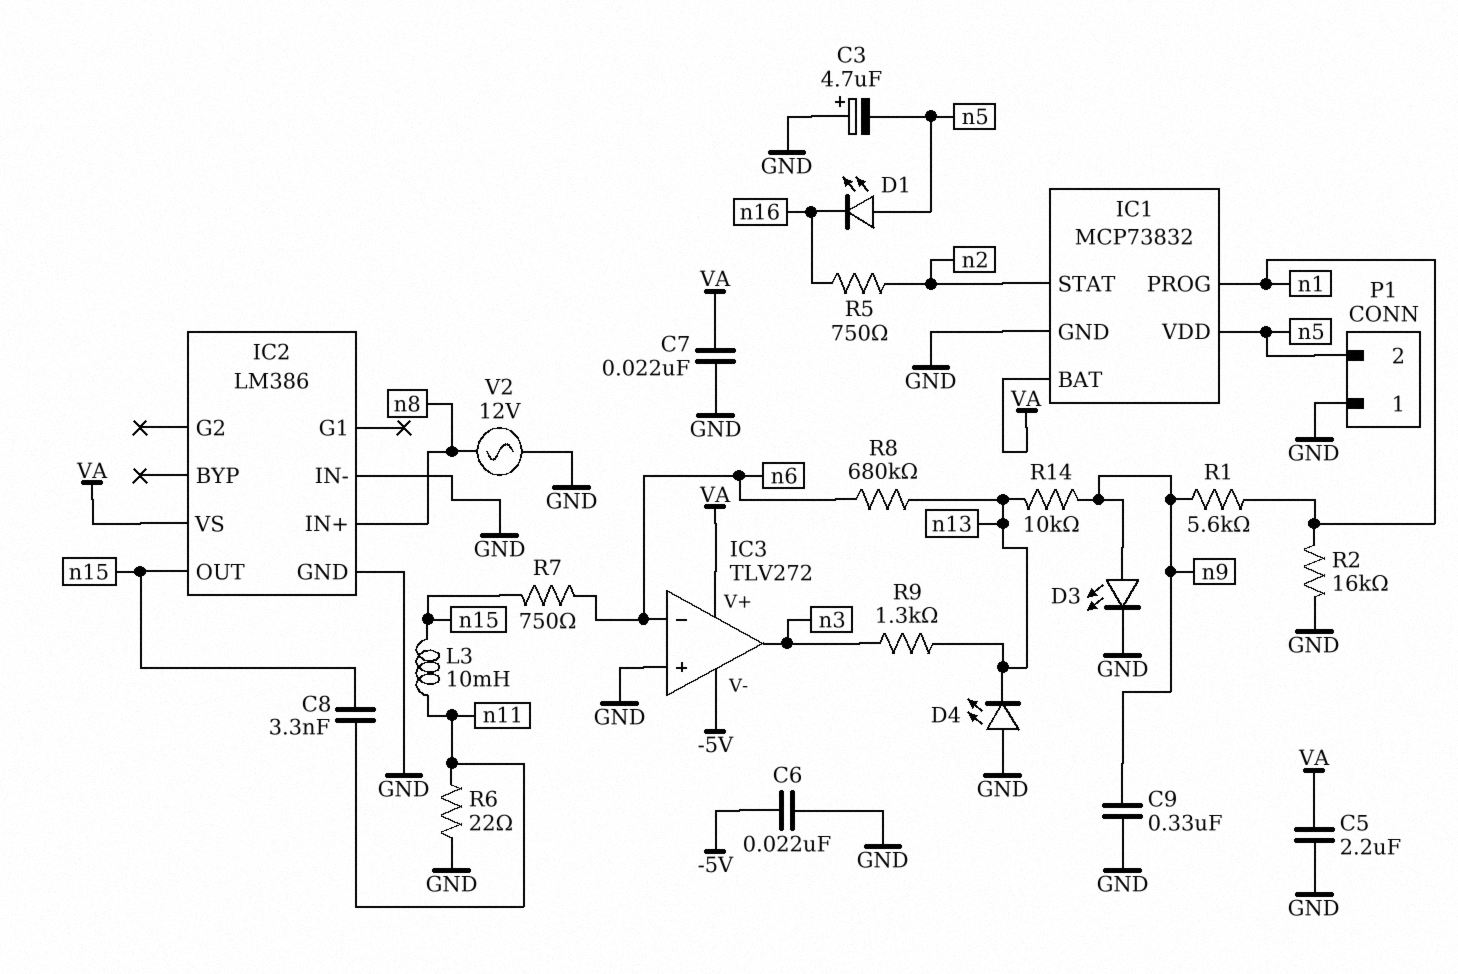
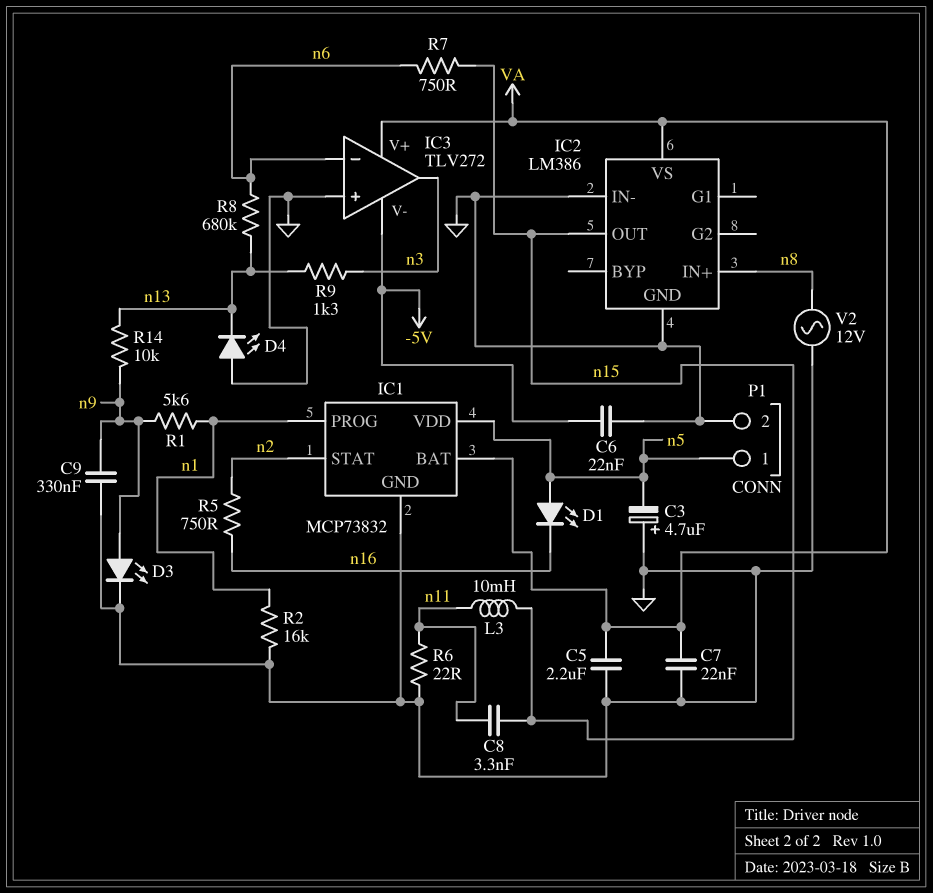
P1 pin 1: GND -> n5
P1 pin 2: n5 -> GND

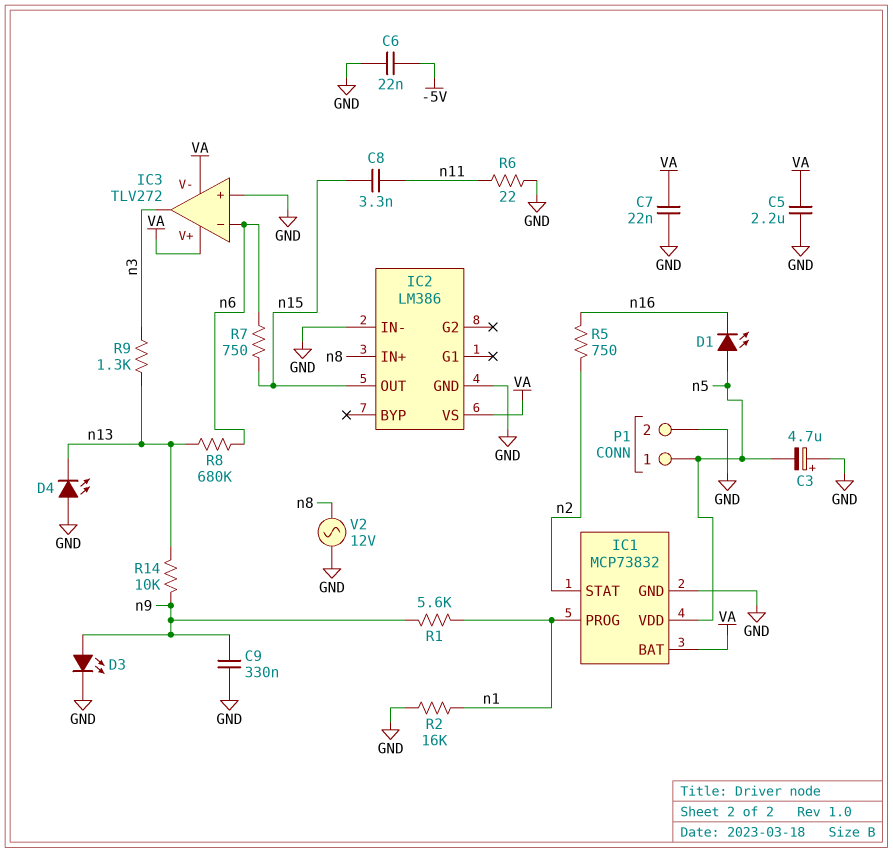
IC3 pin V-: -5V -> VA
L3: 10mH (n11, n15) -> none

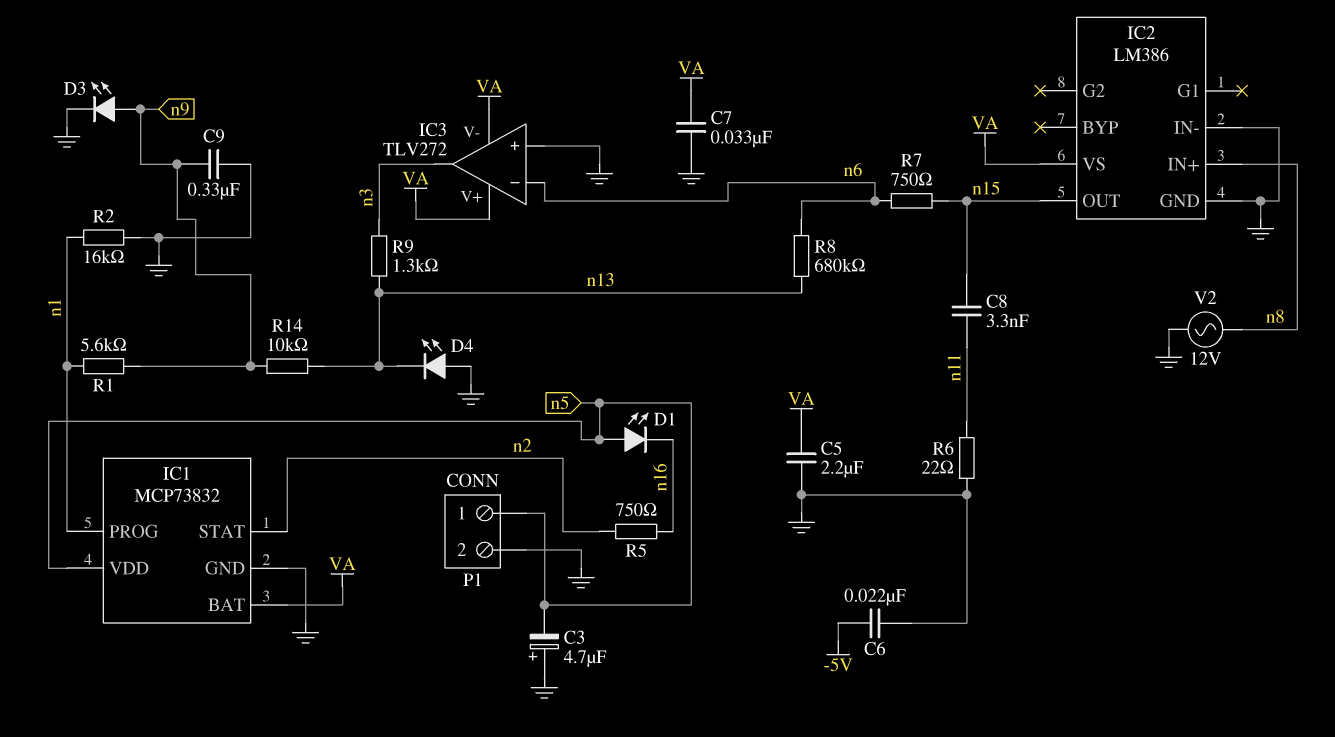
C7: 22nF (GND, VA) -> 33nF (GND, VA)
-------
◆ What you need to do
A word-for-word retyping of every record is required, without the pictures.

◆ Answer to the problem
P1 pin 1: GND -> n5
P1 pin 2: n5 -> GND

IC3 pin V-: -5V -> VA
L3: 10mH (n11, n15) -> none

C7: 22nF (GND, VA) -> 33nF (GND, VA)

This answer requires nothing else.